[TASK REQUIREMENTS] In the material below, find each line with the word "headphones" and copy it.

BEGIN DATA FOR THIS EXERCISE

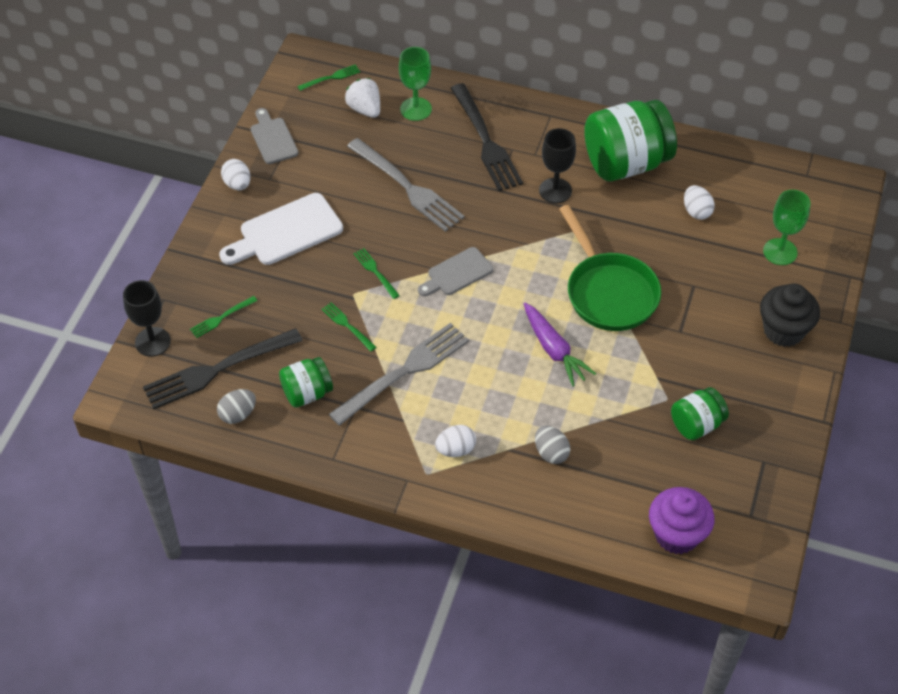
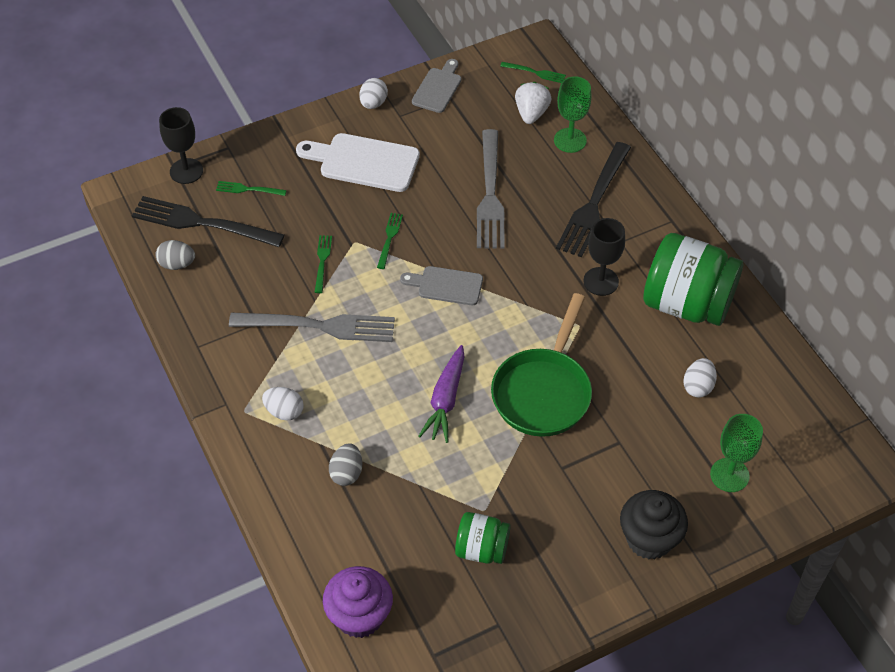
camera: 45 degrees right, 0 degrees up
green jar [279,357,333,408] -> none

END DATA FOR THIS EXERCISE
BEGIN DATA FOR THIS EXERCISE

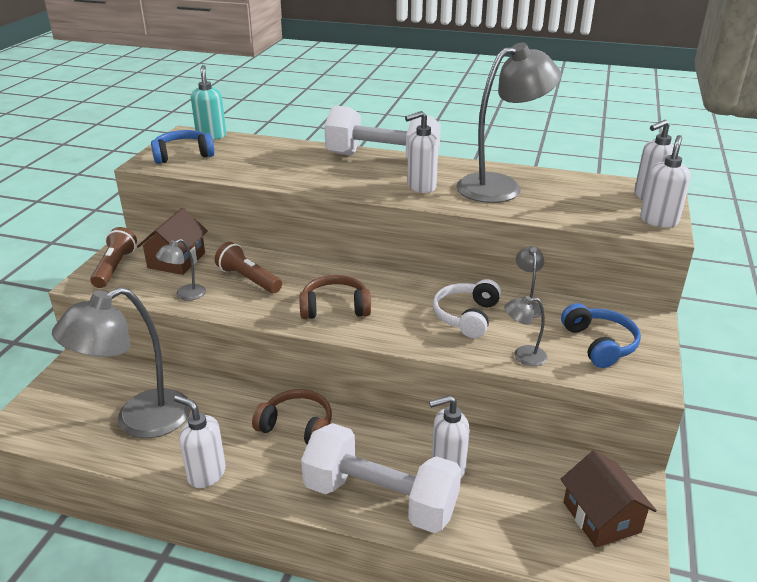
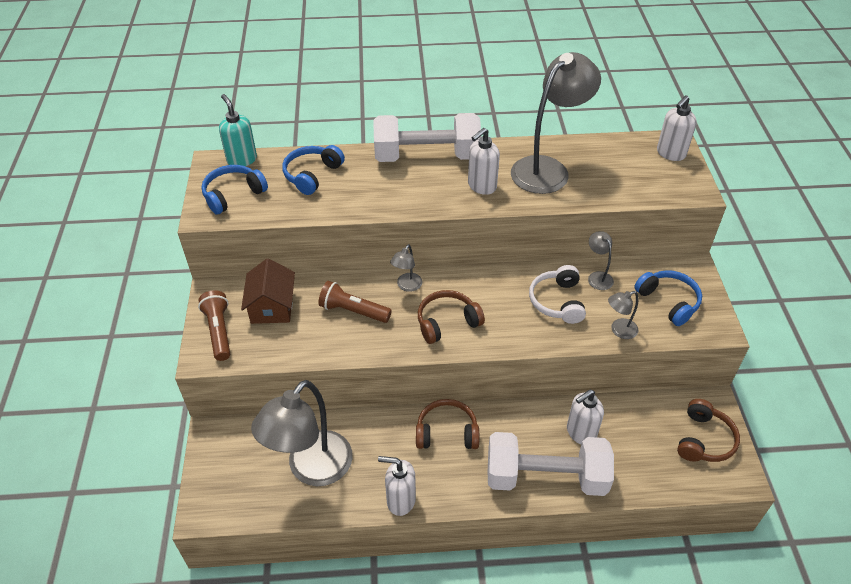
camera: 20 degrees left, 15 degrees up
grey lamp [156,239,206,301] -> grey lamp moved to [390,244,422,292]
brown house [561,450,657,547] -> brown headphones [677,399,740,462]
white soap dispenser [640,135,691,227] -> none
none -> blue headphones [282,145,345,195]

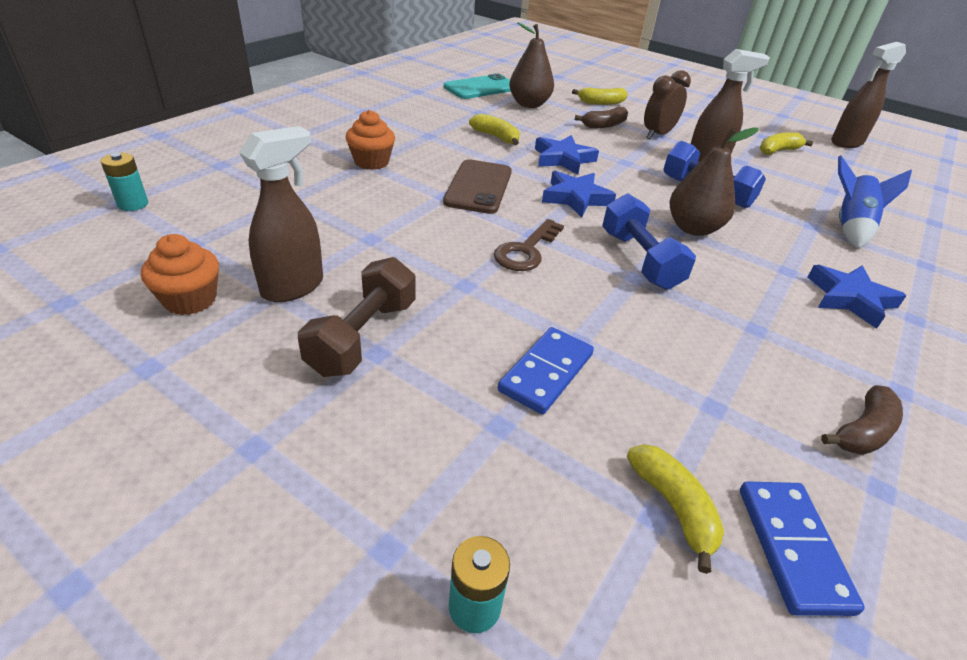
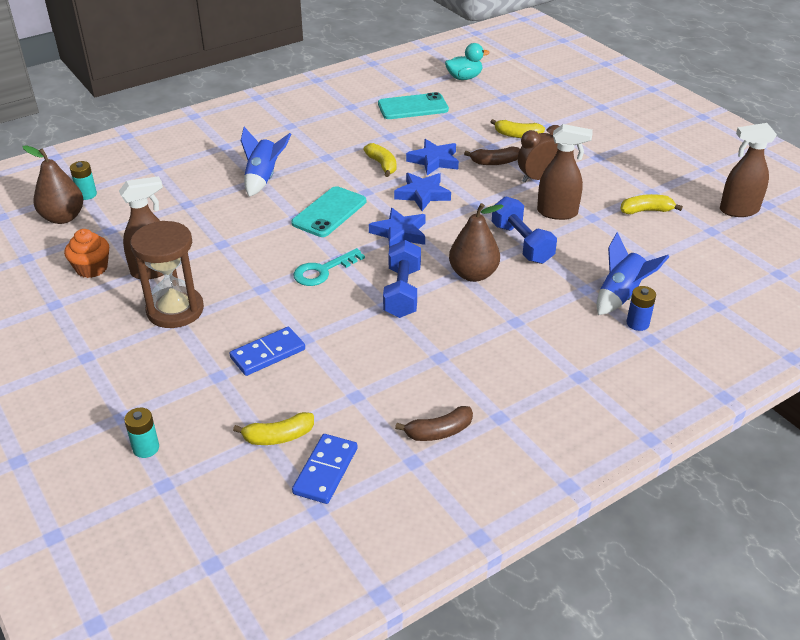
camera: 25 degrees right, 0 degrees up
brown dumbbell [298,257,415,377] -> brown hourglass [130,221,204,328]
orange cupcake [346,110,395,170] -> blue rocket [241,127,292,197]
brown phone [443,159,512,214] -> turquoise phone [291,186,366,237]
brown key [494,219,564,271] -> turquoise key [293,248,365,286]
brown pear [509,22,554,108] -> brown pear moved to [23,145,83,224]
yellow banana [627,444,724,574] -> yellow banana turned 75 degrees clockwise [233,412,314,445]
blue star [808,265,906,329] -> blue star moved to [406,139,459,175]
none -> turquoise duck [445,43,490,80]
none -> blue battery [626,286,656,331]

END DATA FOR THIS EXERCISE
BEGIN DATA FOR THIS EXERCISE

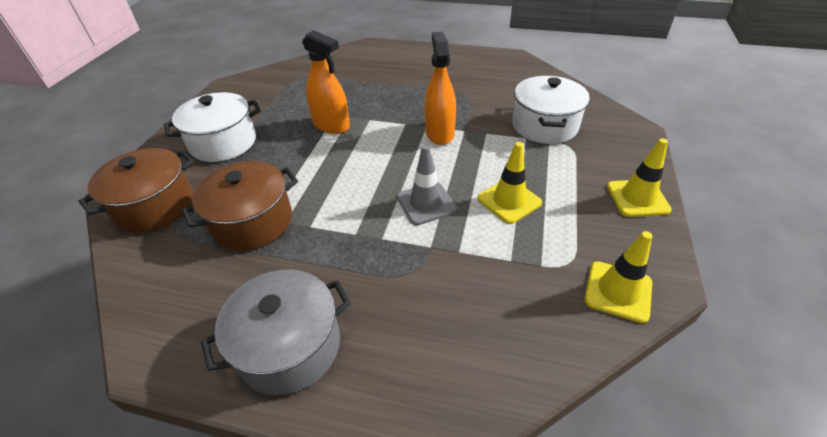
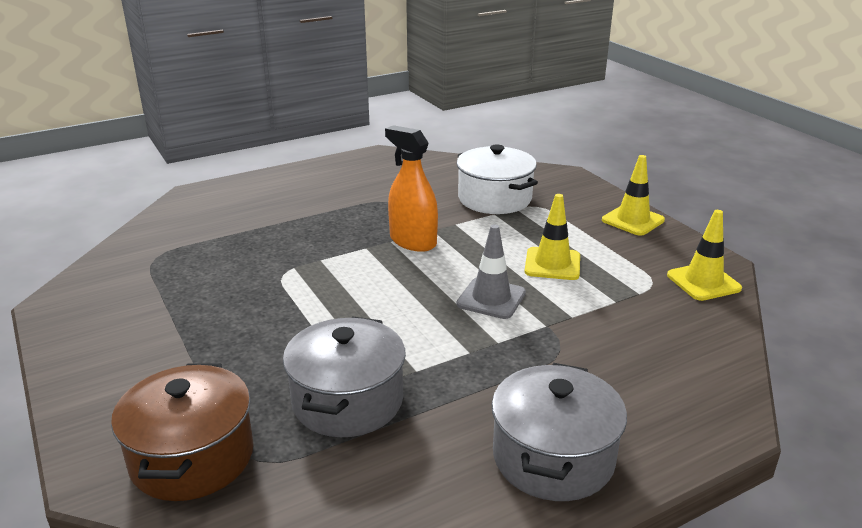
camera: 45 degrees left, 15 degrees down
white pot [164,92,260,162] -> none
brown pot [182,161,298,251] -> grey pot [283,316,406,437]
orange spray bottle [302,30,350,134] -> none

END DATA FOR THIS EXERCISE

[YOUR RESPONSE]
brown house [561,450,657,547] -> brown headphones [677,399,740,462]
none -> blue headphones [282,145,345,195]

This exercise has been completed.